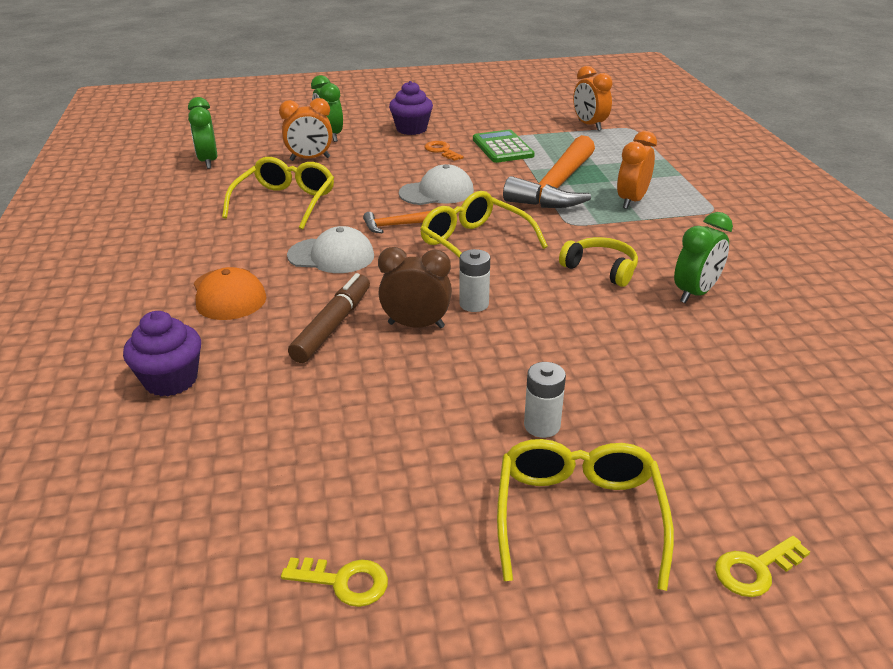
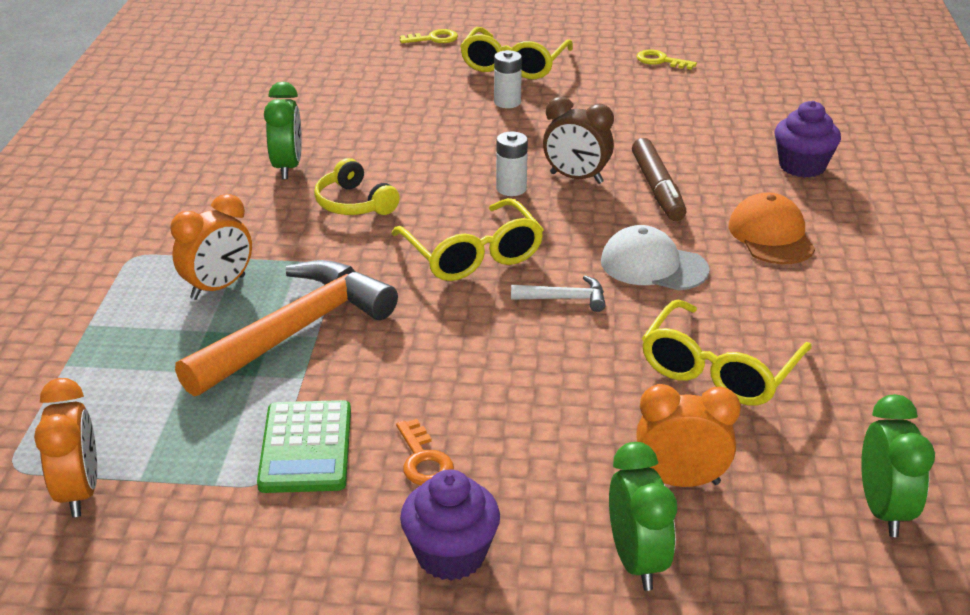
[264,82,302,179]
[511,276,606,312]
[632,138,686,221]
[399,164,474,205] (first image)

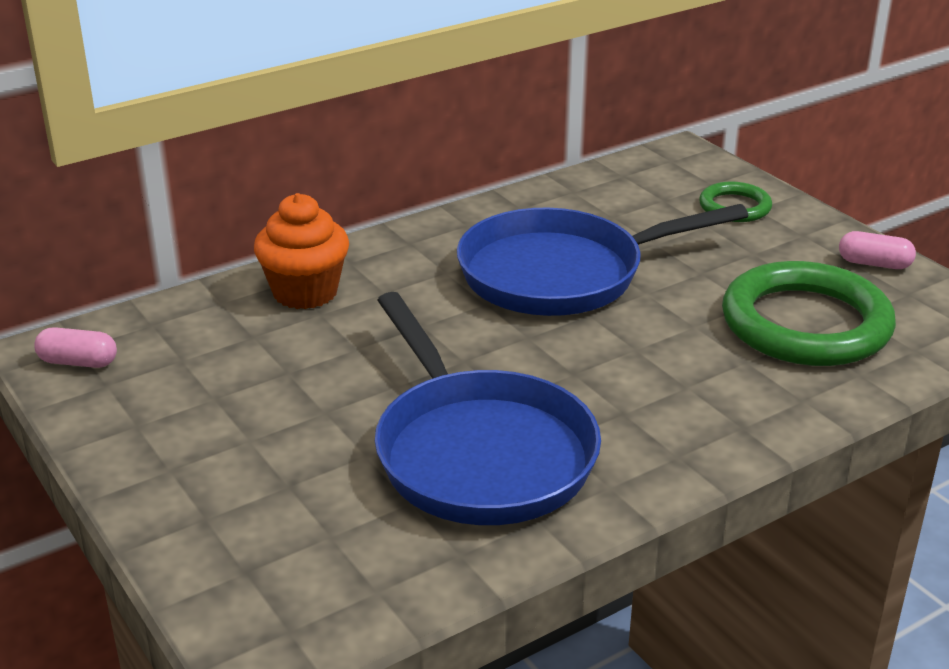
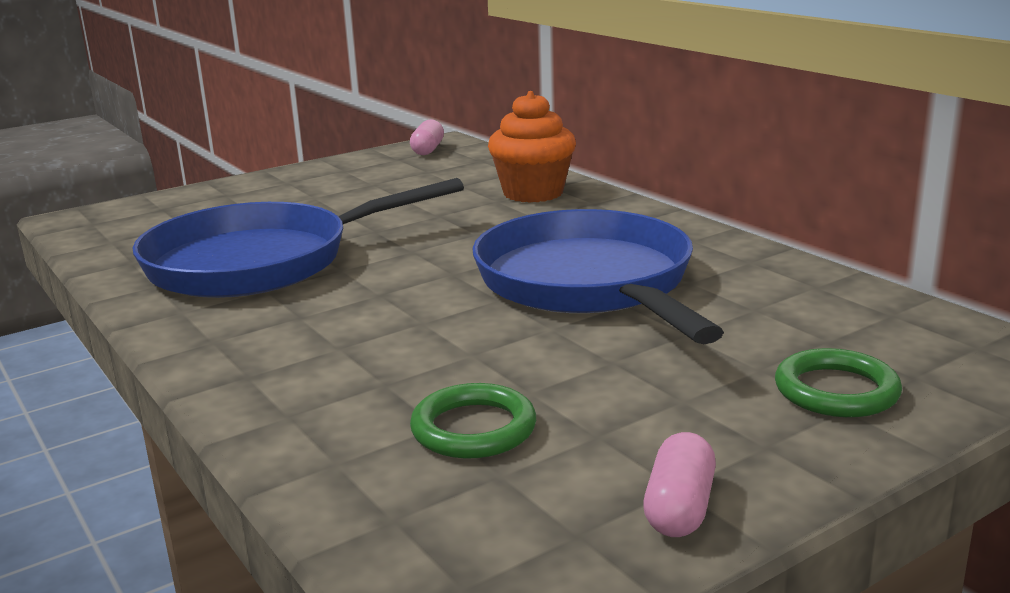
[410,383,536,459]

■ ■ ■ ■ ■

> _To do_:
Write out the whole listing again, exactly, with no pictures.

> _Expected output_:
[264,82,302,179]
[511,276,606,312]
[632,138,686,221]
[399,164,474,205] (first image)

[410,383,536,459]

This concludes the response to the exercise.